**Problem**
Repeat only the lines below from the one containing "(826, 400) = (760, 359): purple" through the one containing "(422, 84) = (288, 117): red", inclusive, exactly as written.
** Data supplied follows **
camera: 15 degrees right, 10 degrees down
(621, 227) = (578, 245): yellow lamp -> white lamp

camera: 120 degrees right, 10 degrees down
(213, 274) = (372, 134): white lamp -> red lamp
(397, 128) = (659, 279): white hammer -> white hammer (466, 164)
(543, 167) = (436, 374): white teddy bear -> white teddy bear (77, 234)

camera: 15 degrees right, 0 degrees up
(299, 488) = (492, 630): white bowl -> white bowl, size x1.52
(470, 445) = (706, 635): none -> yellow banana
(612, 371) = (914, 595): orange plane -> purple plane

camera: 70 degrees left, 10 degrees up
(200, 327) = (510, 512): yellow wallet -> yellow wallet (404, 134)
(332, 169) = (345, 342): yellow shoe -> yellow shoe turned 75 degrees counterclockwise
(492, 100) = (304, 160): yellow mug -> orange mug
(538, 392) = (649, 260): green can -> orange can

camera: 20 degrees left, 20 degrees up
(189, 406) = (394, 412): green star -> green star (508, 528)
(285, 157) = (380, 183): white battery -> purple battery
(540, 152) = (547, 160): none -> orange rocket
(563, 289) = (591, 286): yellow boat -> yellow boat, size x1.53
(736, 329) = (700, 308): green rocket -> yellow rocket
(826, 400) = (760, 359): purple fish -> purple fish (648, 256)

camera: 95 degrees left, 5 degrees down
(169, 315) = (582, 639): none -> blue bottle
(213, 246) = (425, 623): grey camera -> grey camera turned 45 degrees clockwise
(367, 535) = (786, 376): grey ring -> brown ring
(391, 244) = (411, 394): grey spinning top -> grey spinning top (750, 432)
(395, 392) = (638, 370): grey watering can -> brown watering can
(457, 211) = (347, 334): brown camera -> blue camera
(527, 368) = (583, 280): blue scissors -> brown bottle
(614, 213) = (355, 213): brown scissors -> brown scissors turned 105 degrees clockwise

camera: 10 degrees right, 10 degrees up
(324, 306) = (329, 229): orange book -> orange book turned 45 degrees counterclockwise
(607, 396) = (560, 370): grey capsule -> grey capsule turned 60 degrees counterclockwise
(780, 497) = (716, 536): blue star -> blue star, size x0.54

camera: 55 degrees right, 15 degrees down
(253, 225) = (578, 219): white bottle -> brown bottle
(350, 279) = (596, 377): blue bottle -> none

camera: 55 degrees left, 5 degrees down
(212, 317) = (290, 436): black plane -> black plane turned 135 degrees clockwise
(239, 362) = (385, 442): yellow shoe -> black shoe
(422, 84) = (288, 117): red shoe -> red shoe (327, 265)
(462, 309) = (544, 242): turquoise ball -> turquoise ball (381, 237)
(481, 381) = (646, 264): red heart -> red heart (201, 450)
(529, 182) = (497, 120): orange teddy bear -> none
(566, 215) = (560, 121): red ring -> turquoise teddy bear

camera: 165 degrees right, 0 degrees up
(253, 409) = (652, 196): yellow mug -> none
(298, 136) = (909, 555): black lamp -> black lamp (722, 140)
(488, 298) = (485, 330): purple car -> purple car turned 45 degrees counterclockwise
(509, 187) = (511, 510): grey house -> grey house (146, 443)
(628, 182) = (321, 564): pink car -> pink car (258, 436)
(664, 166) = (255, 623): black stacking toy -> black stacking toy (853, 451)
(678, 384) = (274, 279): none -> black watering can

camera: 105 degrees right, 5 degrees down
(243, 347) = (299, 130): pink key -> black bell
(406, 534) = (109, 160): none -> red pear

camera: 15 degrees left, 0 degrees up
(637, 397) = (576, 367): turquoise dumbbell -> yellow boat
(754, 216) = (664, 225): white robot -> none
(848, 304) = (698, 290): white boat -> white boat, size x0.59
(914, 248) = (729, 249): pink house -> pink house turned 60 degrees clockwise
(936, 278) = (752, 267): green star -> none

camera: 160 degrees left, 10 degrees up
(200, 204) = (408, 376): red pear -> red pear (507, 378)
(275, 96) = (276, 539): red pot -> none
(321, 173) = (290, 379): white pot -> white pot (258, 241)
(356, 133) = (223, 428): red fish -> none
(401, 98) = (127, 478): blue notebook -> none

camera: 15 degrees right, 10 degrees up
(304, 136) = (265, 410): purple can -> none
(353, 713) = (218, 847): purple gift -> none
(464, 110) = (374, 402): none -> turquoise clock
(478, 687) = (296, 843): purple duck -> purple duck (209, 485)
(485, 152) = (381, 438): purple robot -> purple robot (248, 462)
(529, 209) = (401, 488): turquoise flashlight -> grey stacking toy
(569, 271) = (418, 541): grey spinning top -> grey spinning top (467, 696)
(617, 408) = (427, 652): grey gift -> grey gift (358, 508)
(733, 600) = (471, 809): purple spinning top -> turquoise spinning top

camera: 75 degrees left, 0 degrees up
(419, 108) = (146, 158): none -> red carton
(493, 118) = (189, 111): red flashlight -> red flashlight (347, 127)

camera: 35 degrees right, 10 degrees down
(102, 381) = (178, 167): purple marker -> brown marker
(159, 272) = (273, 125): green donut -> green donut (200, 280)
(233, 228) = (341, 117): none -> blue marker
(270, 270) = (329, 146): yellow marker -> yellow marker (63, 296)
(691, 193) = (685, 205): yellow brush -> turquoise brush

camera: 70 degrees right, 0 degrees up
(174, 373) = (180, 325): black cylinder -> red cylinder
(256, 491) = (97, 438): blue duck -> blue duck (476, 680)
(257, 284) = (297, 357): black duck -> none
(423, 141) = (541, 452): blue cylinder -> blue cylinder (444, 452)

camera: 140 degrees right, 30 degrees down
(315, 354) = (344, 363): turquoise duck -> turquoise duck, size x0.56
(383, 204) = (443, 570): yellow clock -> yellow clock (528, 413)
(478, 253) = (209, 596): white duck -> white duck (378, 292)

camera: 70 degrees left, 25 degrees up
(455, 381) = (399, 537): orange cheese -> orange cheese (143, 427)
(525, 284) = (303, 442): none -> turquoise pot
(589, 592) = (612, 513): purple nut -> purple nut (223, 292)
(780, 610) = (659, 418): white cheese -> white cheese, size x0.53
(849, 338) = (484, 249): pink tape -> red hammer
** End of Data supplied **
**Answer space**
(826, 400) = (760, 359): purple fish -> purple fish (648, 256)

camera: 95 degrees left, 5 degrees down
(169, 315) = (582, 639): none -> blue bottle
(213, 246) = (425, 623): grey camera -> grey camera turned 45 degrees clockwise
(367, 535) = (786, 376): grey ring -> brown ring
(391, 244) = (411, 394): grey spinning top -> grey spinning top (750, 432)
(395, 392) = (638, 370): grey watering can -> brown watering can
(457, 211) = (347, 334): brown camera -> blue camera
(527, 368) = (583, 280): blue scissors -> brown bottle
(614, 213) = (355, 213): brown scissors -> brown scissors turned 105 degrees clockwise

camera: 10 degrees right, 10 degrees up
(324, 306) = (329, 229): orange book -> orange book turned 45 degrees counterclockwise
(607, 396) = (560, 370): grey capsule -> grey capsule turned 60 degrees counterclockwise
(780, 497) = (716, 536): blue star -> blue star, size x0.54

camera: 55 degrees right, 15 degrees down
(253, 225) = (578, 219): white bottle -> brown bottle
(350, 279) = (596, 377): blue bottle -> none

camera: 55 degrees left, 5 degrees down
(212, 317) = (290, 436): black plane -> black plane turned 135 degrees clockwise
(239, 362) = (385, 442): yellow shoe -> black shoe
(422, 84) = (288, 117): red shoe -> red shoe (327, 265)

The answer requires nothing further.